[Difference listings]
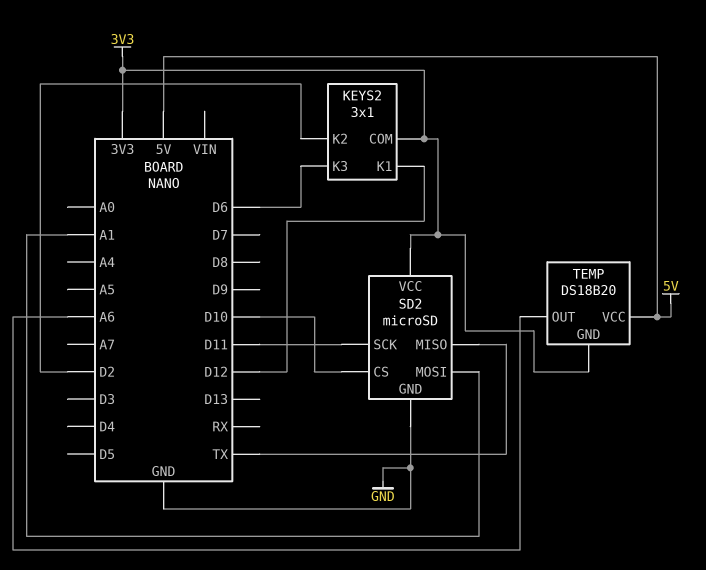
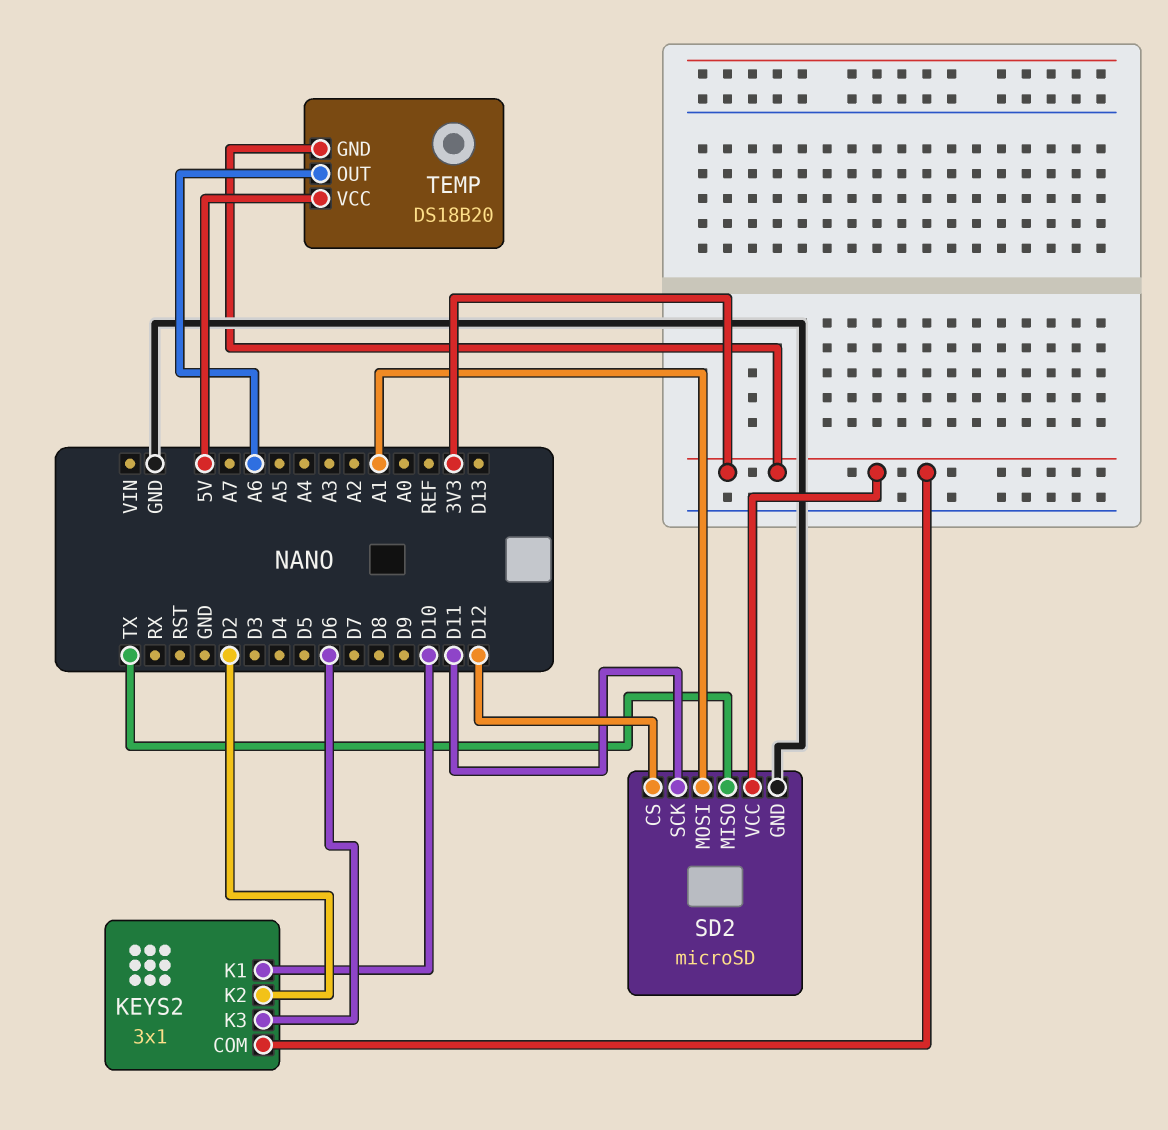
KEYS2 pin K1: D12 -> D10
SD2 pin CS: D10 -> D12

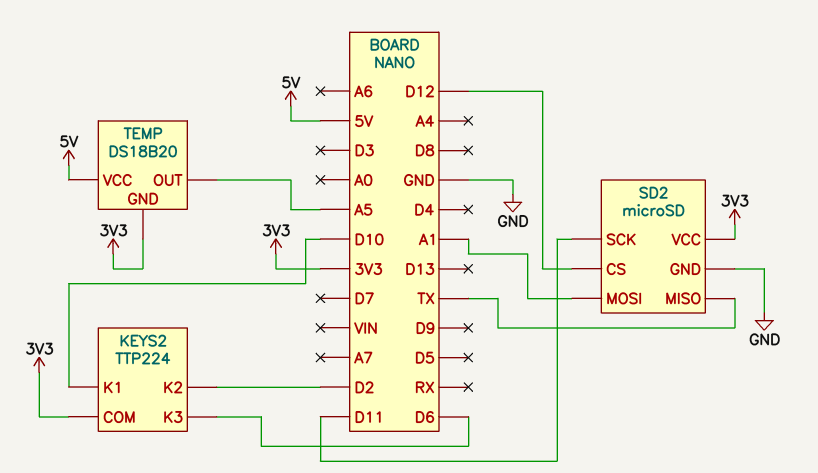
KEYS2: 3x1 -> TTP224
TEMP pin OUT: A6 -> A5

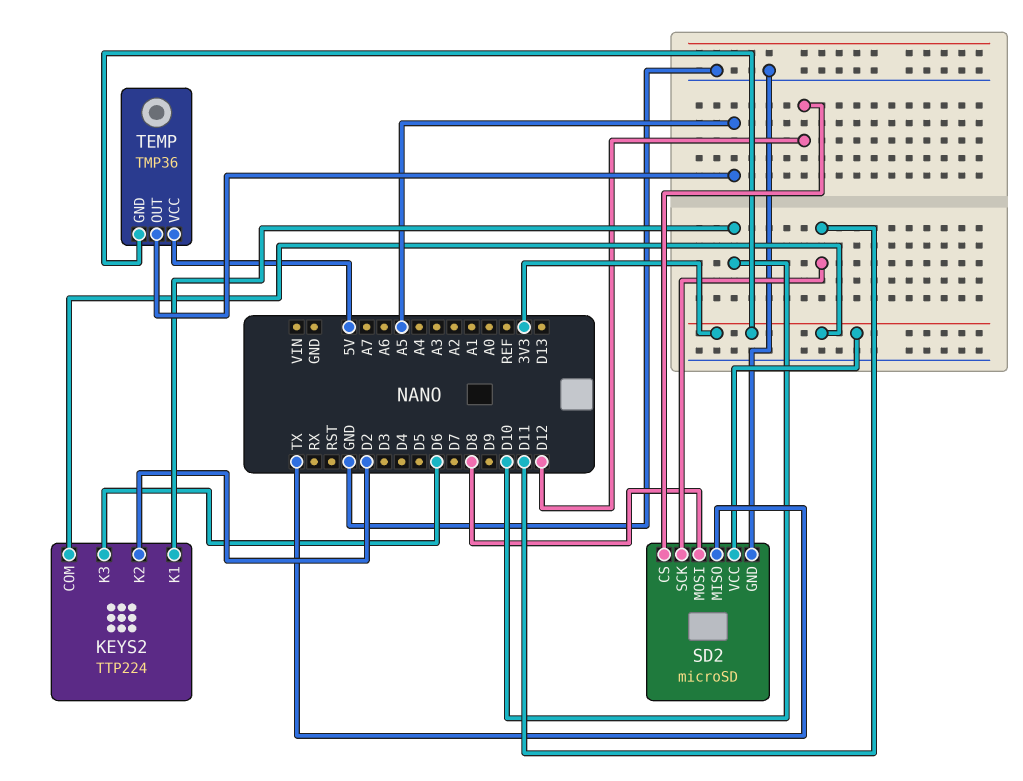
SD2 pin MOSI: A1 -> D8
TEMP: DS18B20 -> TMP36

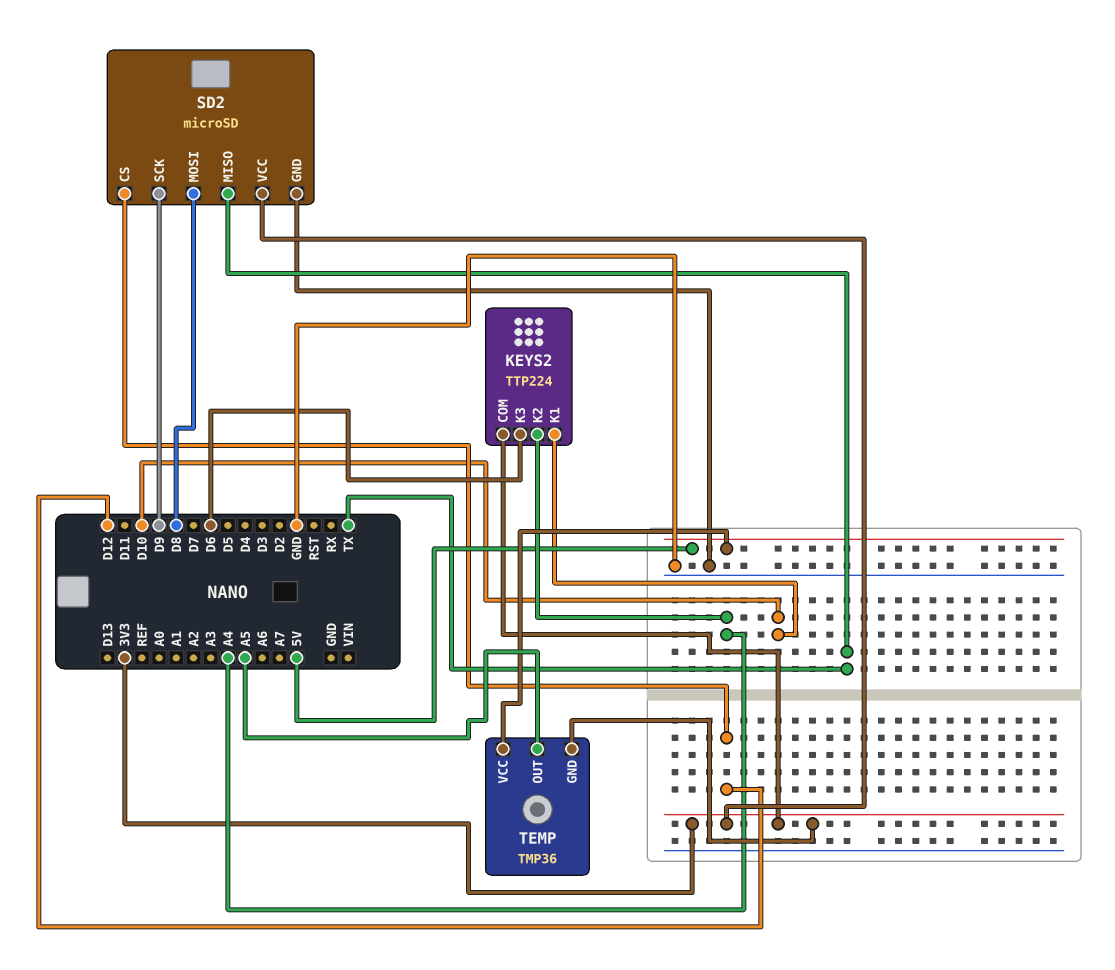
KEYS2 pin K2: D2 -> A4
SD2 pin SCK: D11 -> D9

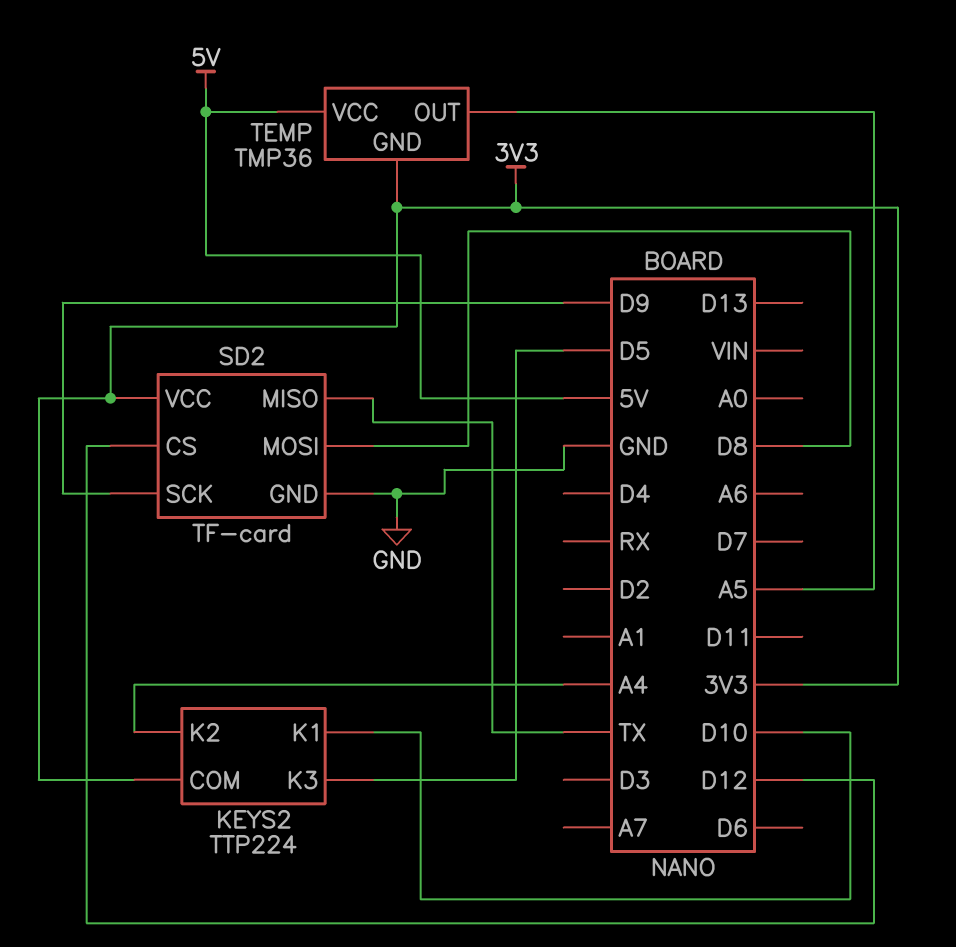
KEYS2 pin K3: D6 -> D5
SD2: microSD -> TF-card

---

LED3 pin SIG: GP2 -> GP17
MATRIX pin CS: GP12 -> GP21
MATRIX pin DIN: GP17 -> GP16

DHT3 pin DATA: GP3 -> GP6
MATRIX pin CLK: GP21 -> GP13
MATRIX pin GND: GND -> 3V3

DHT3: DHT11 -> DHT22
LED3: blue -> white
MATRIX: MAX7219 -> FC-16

| Exercise instructions |
From the line holding "KEYS2 pin K1: D12 -> D10" to the line holding "SD2: microSD -> TF-card", both included, retype the entries above exactly and drop the pictures.

| Written solution |
KEYS2 pin K1: D12 -> D10
SD2 pin CS: D10 -> D12

KEYS2: 3x1 -> TTP224
TEMP pin OUT: A6 -> A5

SD2 pin MOSI: A1 -> D8
TEMP: DS18B20 -> TMP36

KEYS2 pin K2: D2 -> A4
SD2 pin SCK: D11 -> D9

KEYS2 pin K3: D6 -> D5
SD2: microSD -> TF-card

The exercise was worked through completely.